## Exercise description
Please restate each entry that appears below word for word, without its pictures.

## Items from a data source
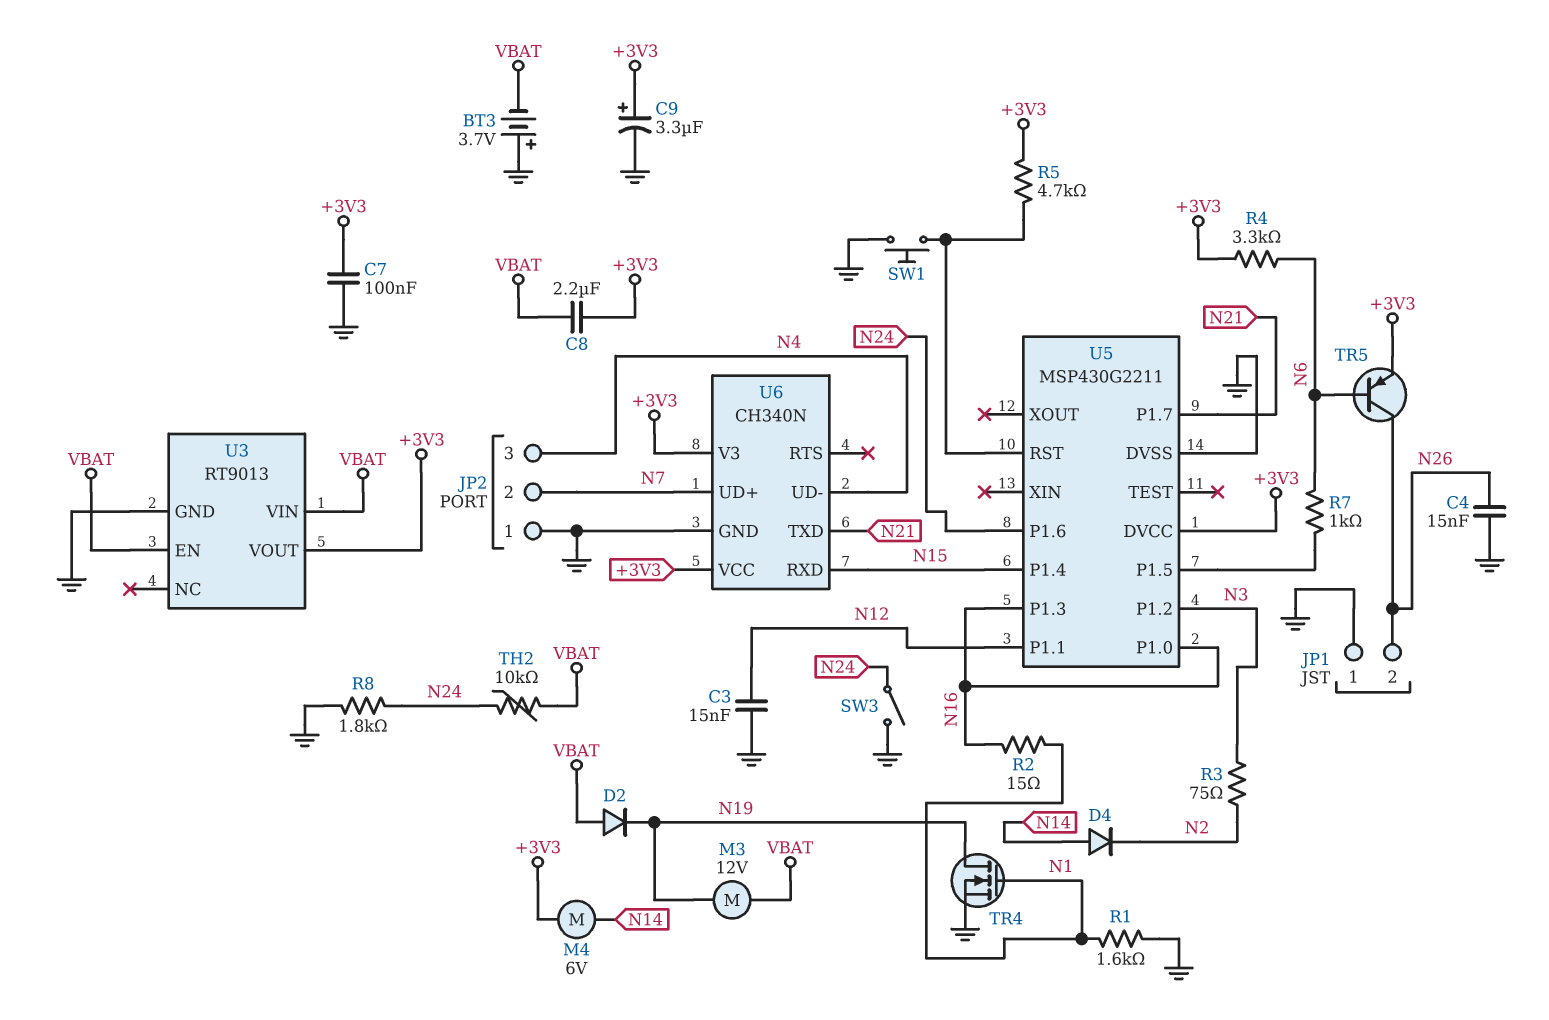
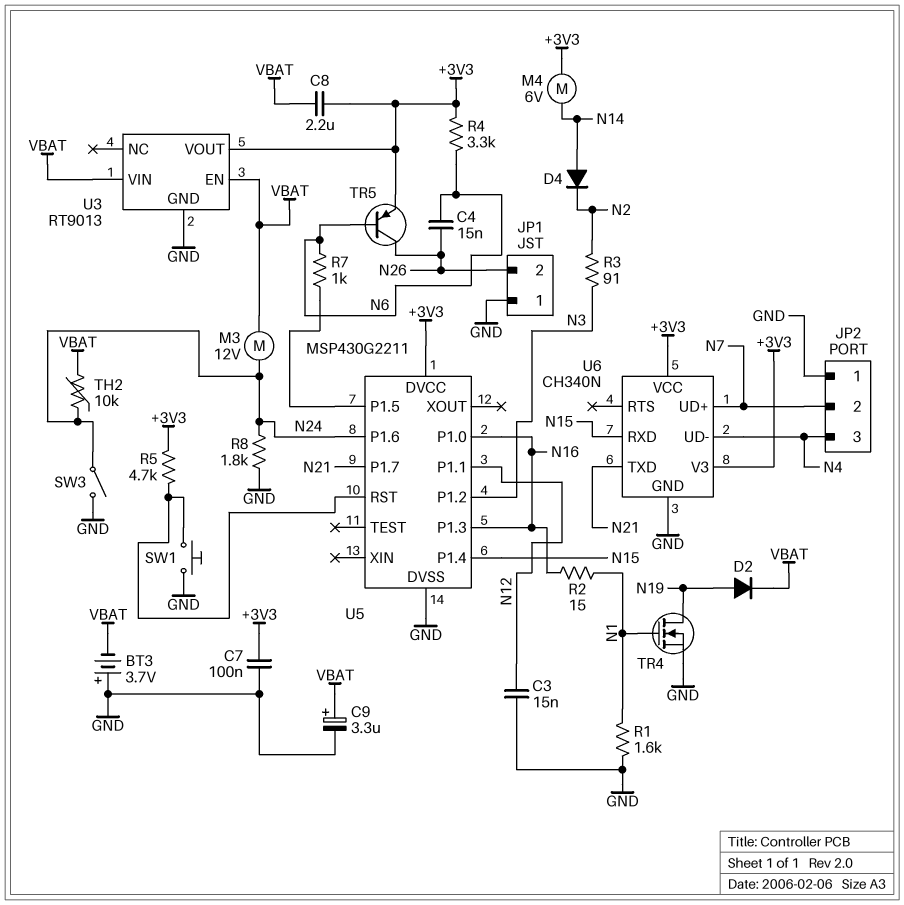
C4: 15nF (GND, N26) -> 15nF (N6, N26)
C9: 3.3uF (plus +3V3, minus GND) -> 3.3uF (plus VBAT, minus GND)
D2: diode (A VBAT, K N19) -> diode (A N19, K VBAT)
M3: motor 12V (N19, VBAT) -> motor 12V (N24, VBAT)
R3: 75 (N2, N3) -> 91 (N2, N3)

## Solution below
C4: 15nF (GND, N26) -> 15nF (N6, N26)
C9: 3.3uF (plus +3V3, minus GND) -> 3.3uF (plus VBAT, minus GND)
D2: diode (A VBAT, K N19) -> diode (A N19, K VBAT)
M3: motor 12V (N19, VBAT) -> motor 12V (N24, VBAT)
R3: 75 (N2, N3) -> 91 (N2, N3)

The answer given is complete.